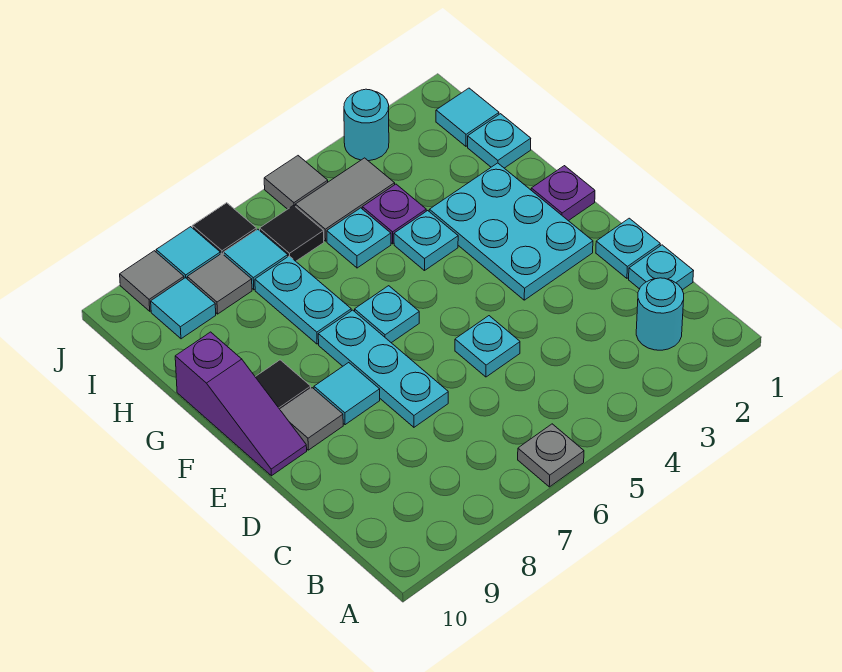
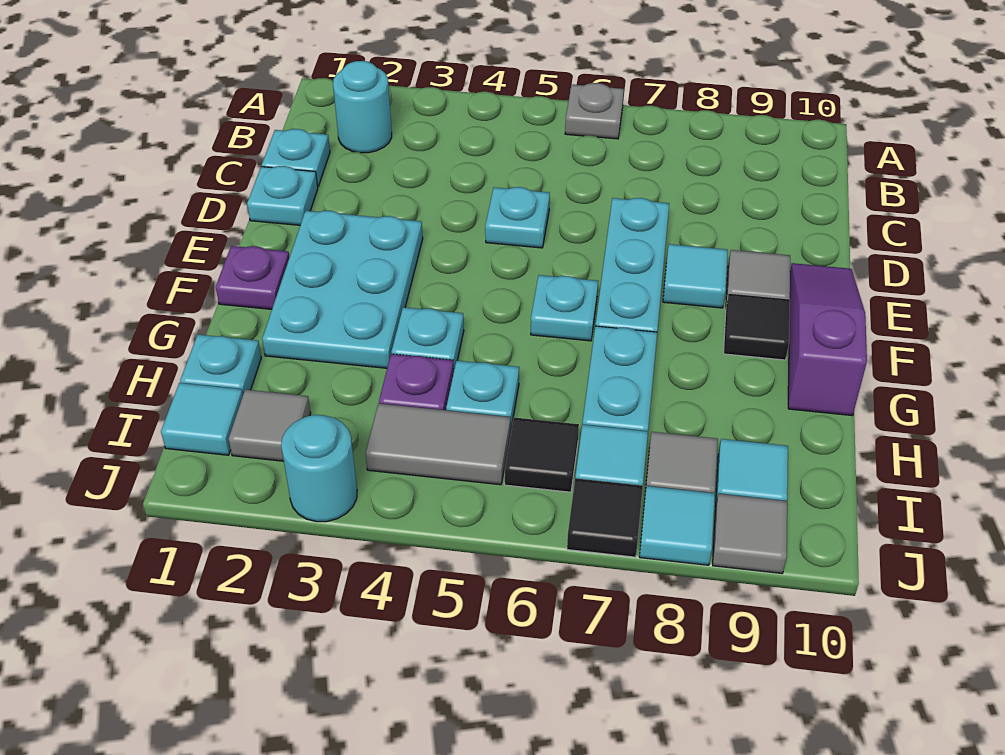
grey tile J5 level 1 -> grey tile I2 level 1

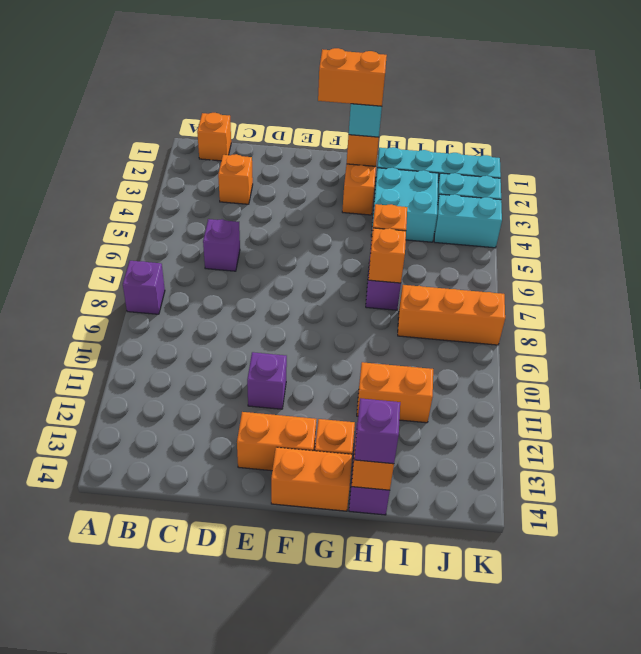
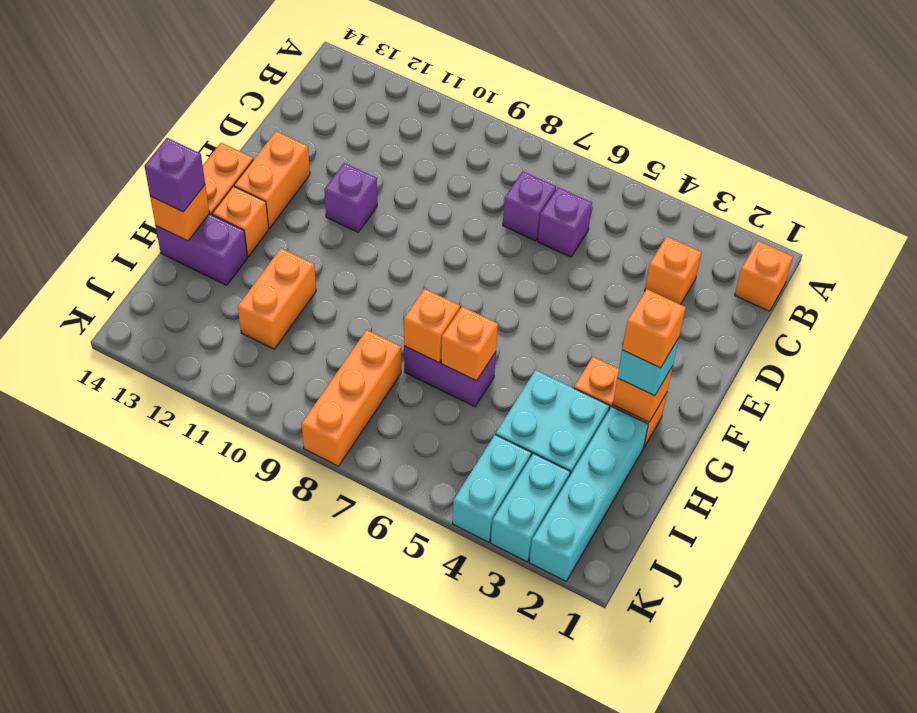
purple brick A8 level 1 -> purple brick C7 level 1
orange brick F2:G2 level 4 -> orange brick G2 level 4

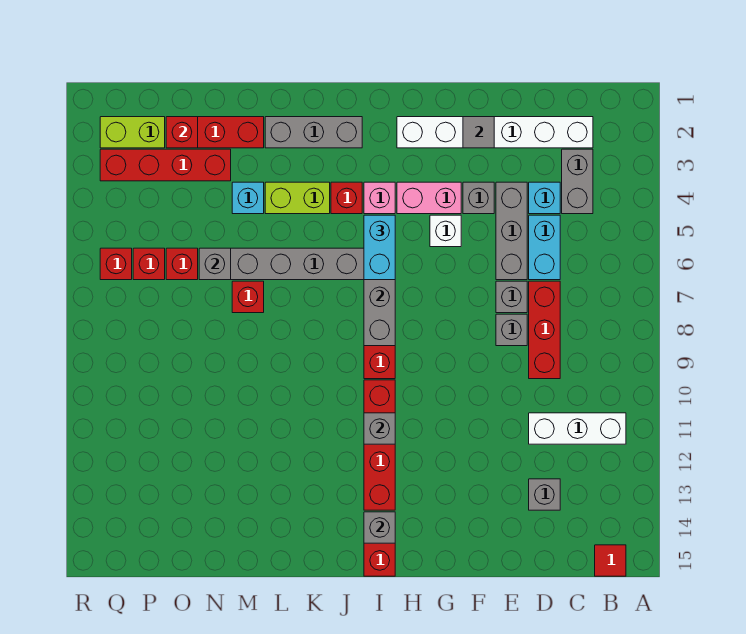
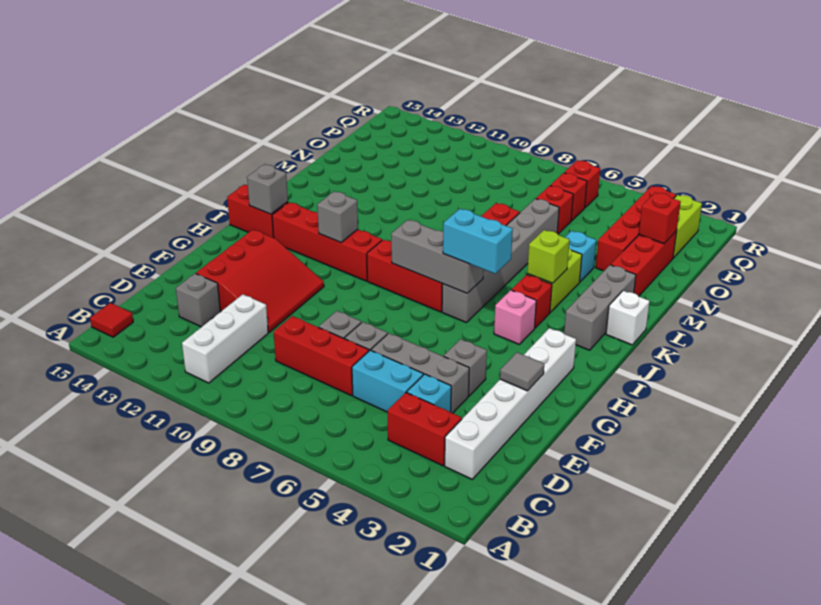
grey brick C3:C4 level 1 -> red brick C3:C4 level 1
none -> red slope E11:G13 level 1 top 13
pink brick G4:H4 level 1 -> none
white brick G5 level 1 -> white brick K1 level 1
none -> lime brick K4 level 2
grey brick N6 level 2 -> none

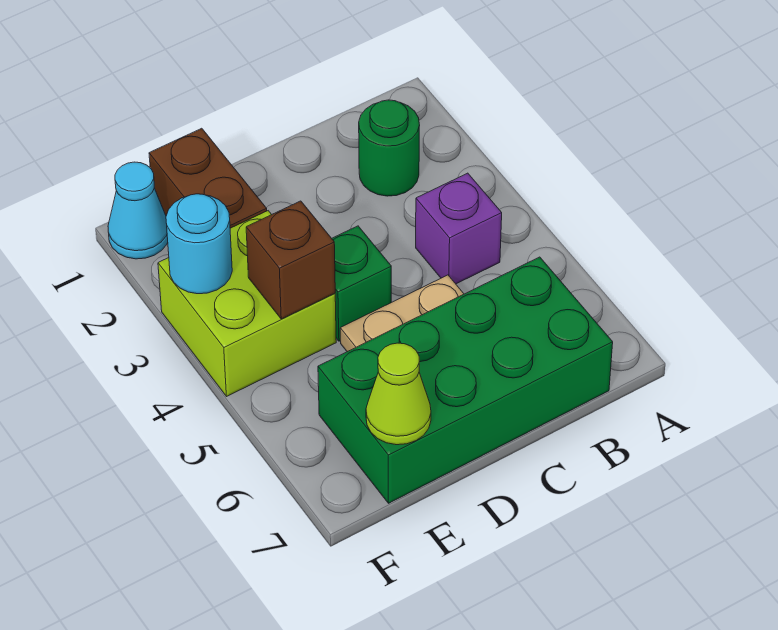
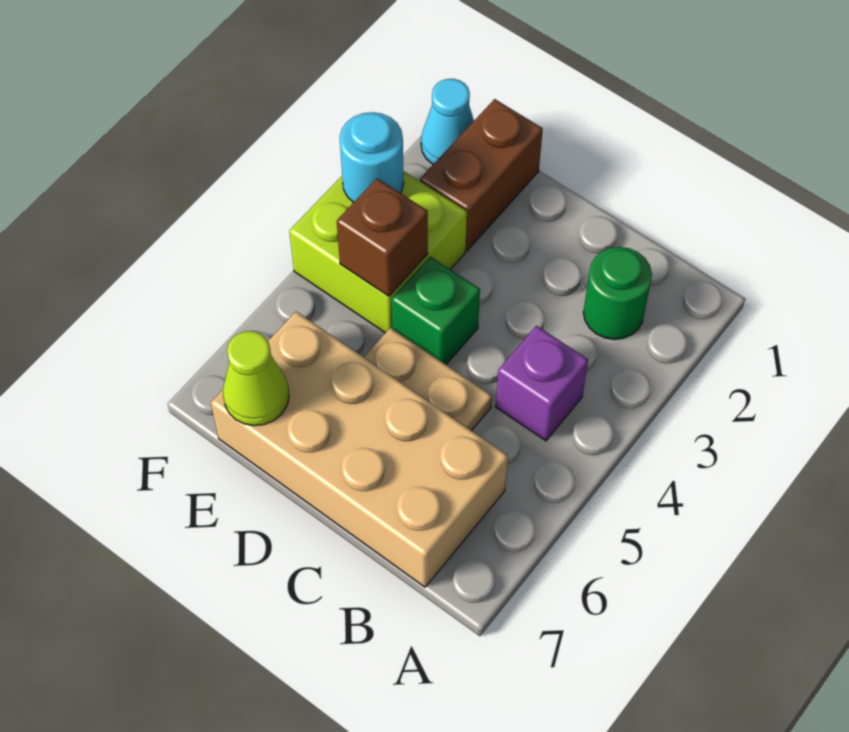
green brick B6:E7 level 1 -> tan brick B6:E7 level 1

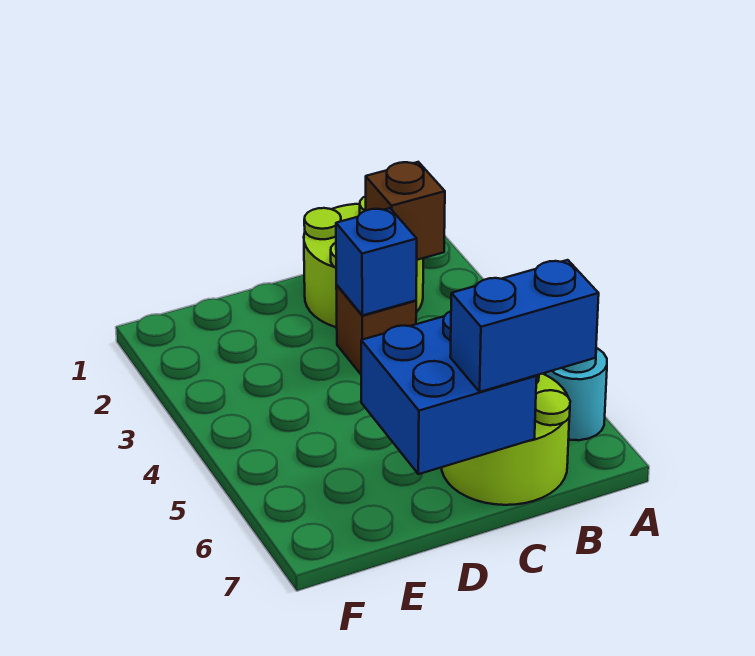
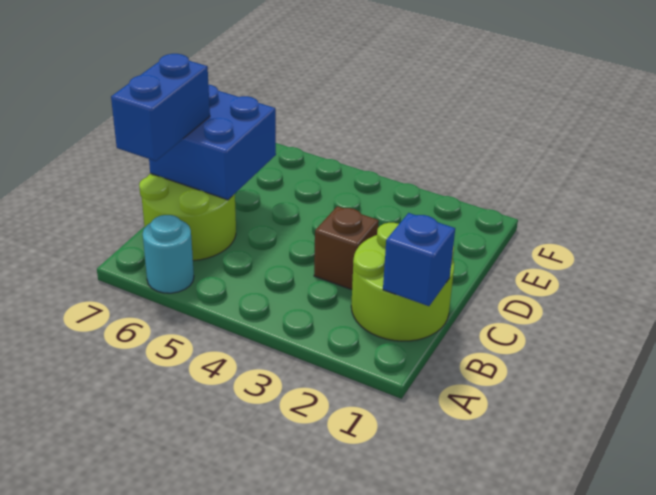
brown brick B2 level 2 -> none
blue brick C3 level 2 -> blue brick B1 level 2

[What is being asked] Each line containing the word "brick" must be pulled from the listing and copied.

[Result for this exercise]
purple brick A8 level 1 -> purple brick C7 level 1
orange brick F2:G2 level 4 -> orange brick G2 level 4
grey brick C3:C4 level 1 -> red brick C3:C4 level 1
pink brick G4:H4 level 1 -> none
white brick G5 level 1 -> white brick K1 level 1
none -> lime brick K4 level 2
grey brick N6 level 2 -> none
green brick B6:E7 level 1 -> tan brick B6:E7 level 1
brown brick B2 level 2 -> none
blue brick C3 level 2 -> blue brick B1 level 2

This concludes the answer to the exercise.